#### ASSIGNMENT
Reproduce the whole listing below without its pictures, exactly as written.

#### RECORD SET
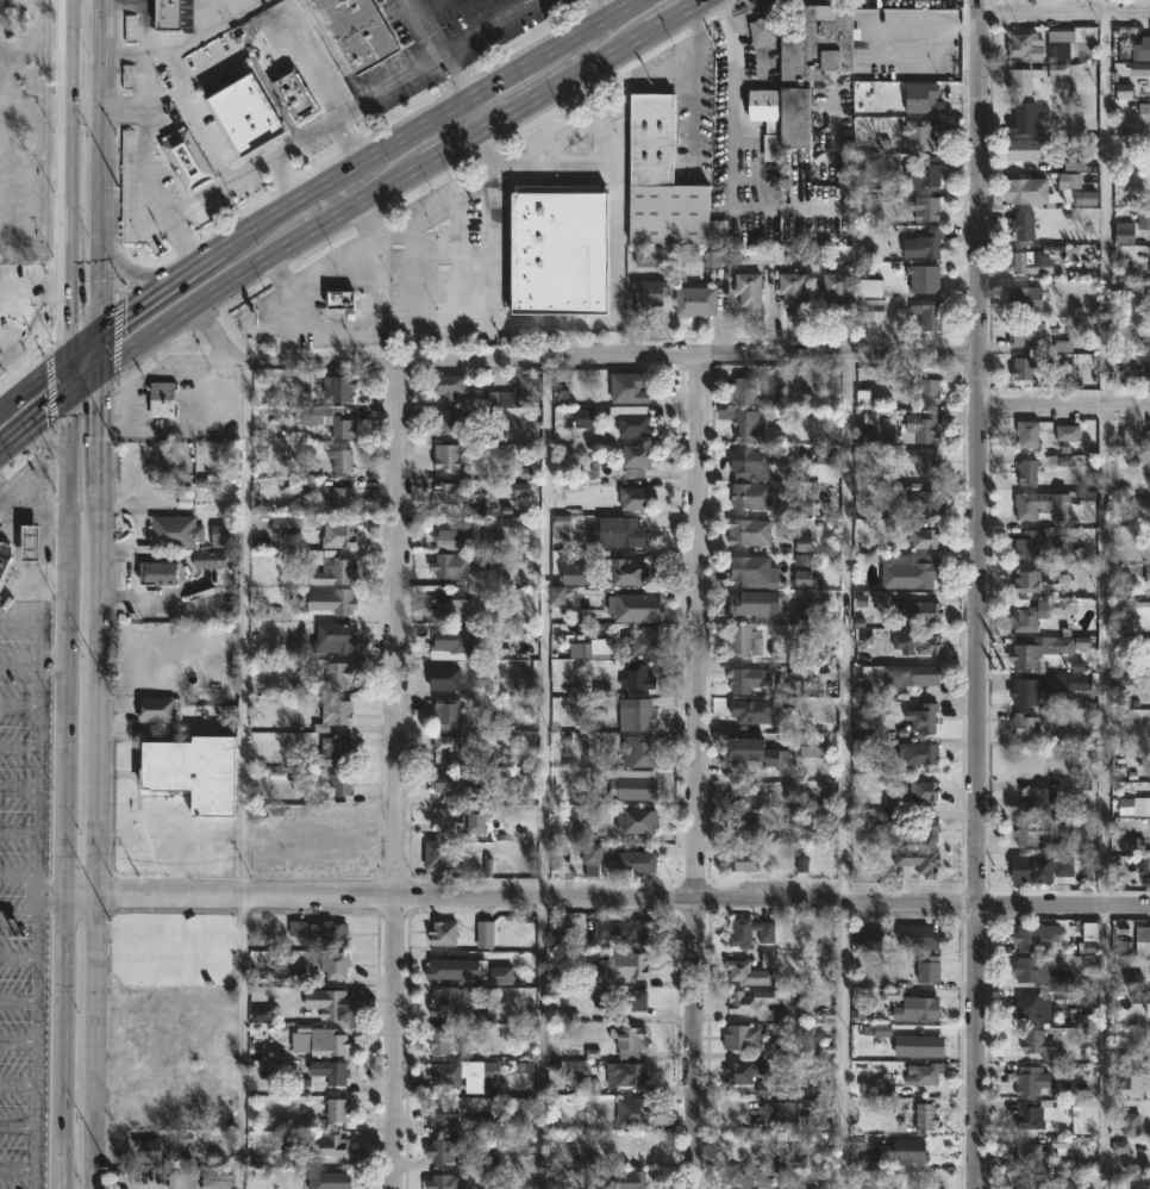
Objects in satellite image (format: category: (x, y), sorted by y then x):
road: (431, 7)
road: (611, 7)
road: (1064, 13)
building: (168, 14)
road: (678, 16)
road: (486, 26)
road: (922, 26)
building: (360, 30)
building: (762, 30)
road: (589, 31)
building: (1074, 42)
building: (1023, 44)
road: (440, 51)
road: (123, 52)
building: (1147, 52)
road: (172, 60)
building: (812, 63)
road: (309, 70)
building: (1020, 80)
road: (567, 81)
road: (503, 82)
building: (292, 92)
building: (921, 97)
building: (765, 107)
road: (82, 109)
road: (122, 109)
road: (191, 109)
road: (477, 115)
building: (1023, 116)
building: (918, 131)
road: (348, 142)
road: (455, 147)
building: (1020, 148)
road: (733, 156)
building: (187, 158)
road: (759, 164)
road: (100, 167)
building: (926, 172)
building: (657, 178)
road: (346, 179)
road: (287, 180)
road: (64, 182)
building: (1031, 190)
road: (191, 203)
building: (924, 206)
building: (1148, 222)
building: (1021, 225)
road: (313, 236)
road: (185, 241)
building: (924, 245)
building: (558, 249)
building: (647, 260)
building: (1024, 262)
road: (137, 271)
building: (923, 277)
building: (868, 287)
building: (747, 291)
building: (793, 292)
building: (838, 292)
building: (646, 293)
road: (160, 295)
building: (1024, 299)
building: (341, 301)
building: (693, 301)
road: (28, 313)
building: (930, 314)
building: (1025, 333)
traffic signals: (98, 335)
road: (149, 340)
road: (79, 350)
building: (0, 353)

#### FINISHED EXERCISE
Objects in satellite image (format: category: (x, y), sorted by y then x):
road: (431, 7)
road: (611, 7)
road: (1064, 13)
building: (168, 14)
road: (678, 16)
road: (486, 26)
road: (922, 26)
building: (360, 30)
building: (762, 30)
road: (589, 31)
building: (1074, 42)
building: (1023, 44)
road: (440, 51)
road: (123, 52)
building: (1147, 52)
road: (172, 60)
building: (812, 63)
road: (309, 70)
building: (1020, 80)
road: (567, 81)
road: (503, 82)
building: (292, 92)
building: (921, 97)
building: (765, 107)
road: (82, 109)
road: (122, 109)
road: (191, 109)
road: (477, 115)
building: (1023, 116)
building: (918, 131)
road: (348, 142)
road: (455, 147)
building: (1020, 148)
road: (733, 156)
building: (187, 158)
road: (759, 164)
road: (100, 167)
building: (926, 172)
building: (657, 178)
road: (346, 179)
road: (287, 180)
road: (64, 182)
building: (1031, 190)
road: (191, 203)
building: (924, 206)
building: (1148, 222)
building: (1021, 225)
road: (313, 236)
road: (185, 241)
building: (924, 245)
building: (558, 249)
building: (647, 260)
building: (1024, 262)
road: (137, 271)
building: (923, 277)
building: (868, 287)
building: (747, 291)
building: (793, 292)
building: (838, 292)
building: (646, 293)
road: (160, 295)
building: (1024, 299)
building: (341, 301)
building: (693, 301)
road: (28, 313)
building: (930, 314)
building: (1025, 333)
traffic signals: (98, 335)
road: (149, 340)
road: (79, 350)
building: (0, 353)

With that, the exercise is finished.